■ DATA SUPPLIED
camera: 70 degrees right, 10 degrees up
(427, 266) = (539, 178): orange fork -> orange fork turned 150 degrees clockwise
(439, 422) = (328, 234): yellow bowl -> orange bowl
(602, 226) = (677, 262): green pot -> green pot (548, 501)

==

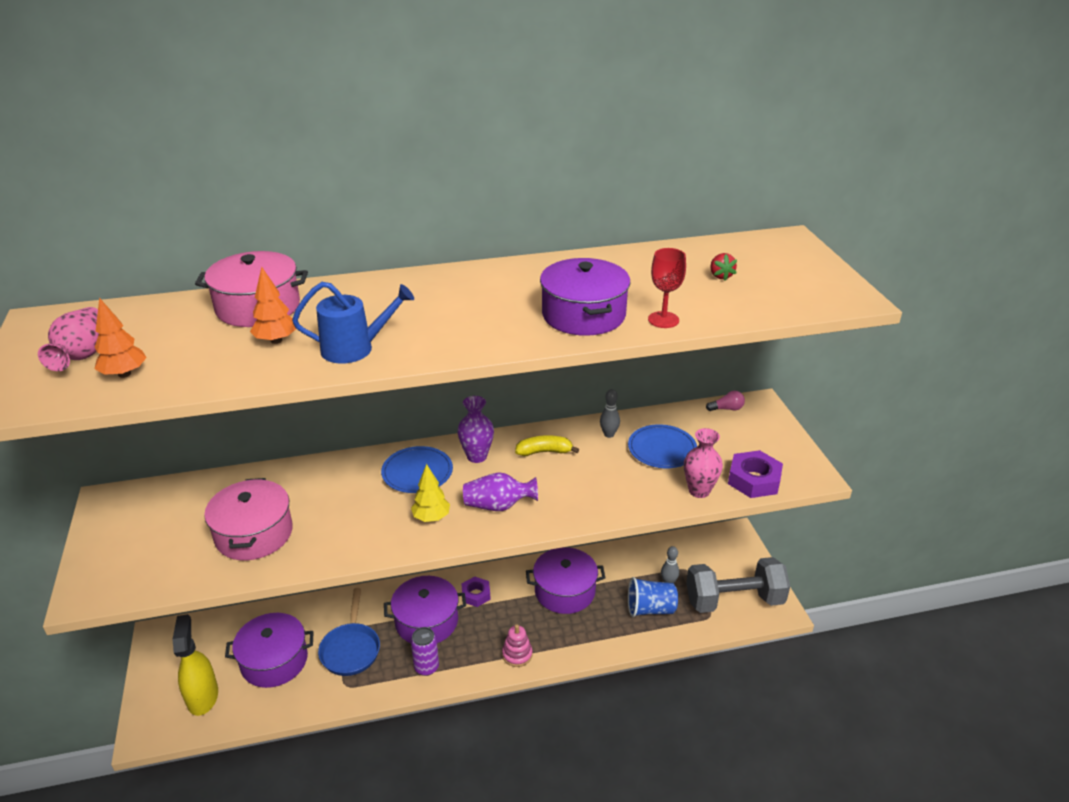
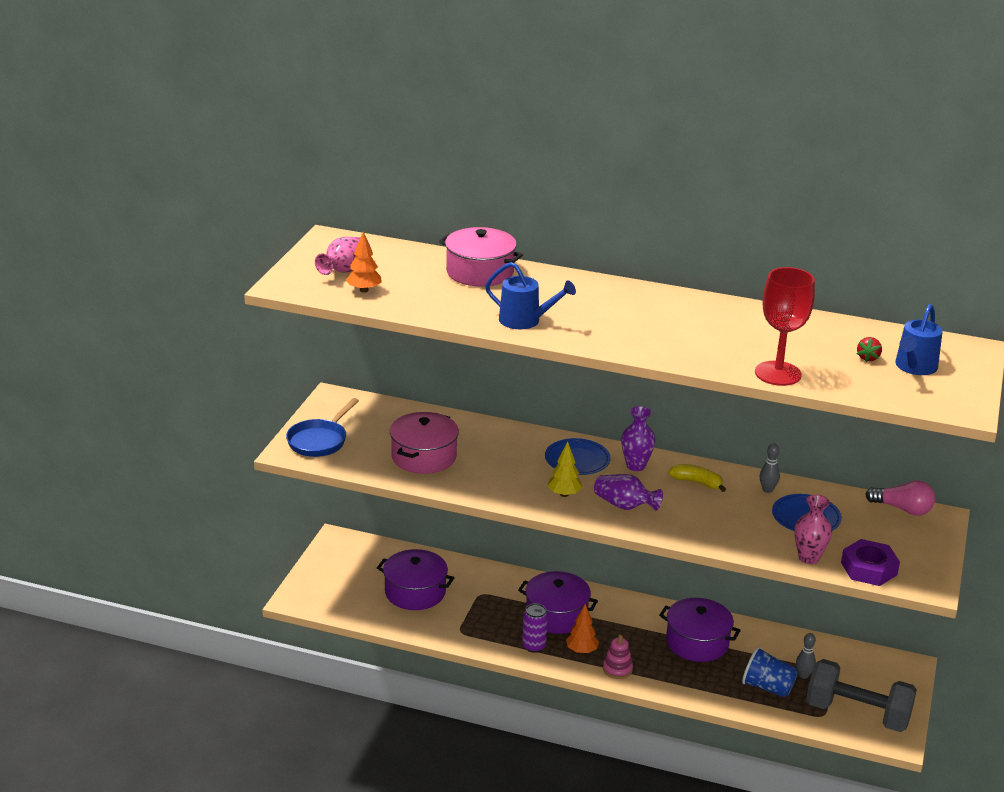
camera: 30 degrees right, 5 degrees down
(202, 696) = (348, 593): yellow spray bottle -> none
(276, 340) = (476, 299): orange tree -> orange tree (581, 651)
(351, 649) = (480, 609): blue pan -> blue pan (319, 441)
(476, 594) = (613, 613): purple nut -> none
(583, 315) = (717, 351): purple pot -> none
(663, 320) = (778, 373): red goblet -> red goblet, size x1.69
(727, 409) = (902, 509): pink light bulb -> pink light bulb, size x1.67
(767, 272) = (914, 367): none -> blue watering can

■ WORK ORDER
Begin with the line that has "(663, 320) = (778, 373): red" in the listing above and end after the line that has "(767, 272) = (914, 367): none"; output those lines exactly.

■ SOLUTION FOR THIS PROBLEM
(663, 320) = (778, 373): red goblet -> red goblet, size x1.69
(727, 409) = (902, 509): pink light bulb -> pink light bulb, size x1.67
(767, 272) = (914, 367): none -> blue watering can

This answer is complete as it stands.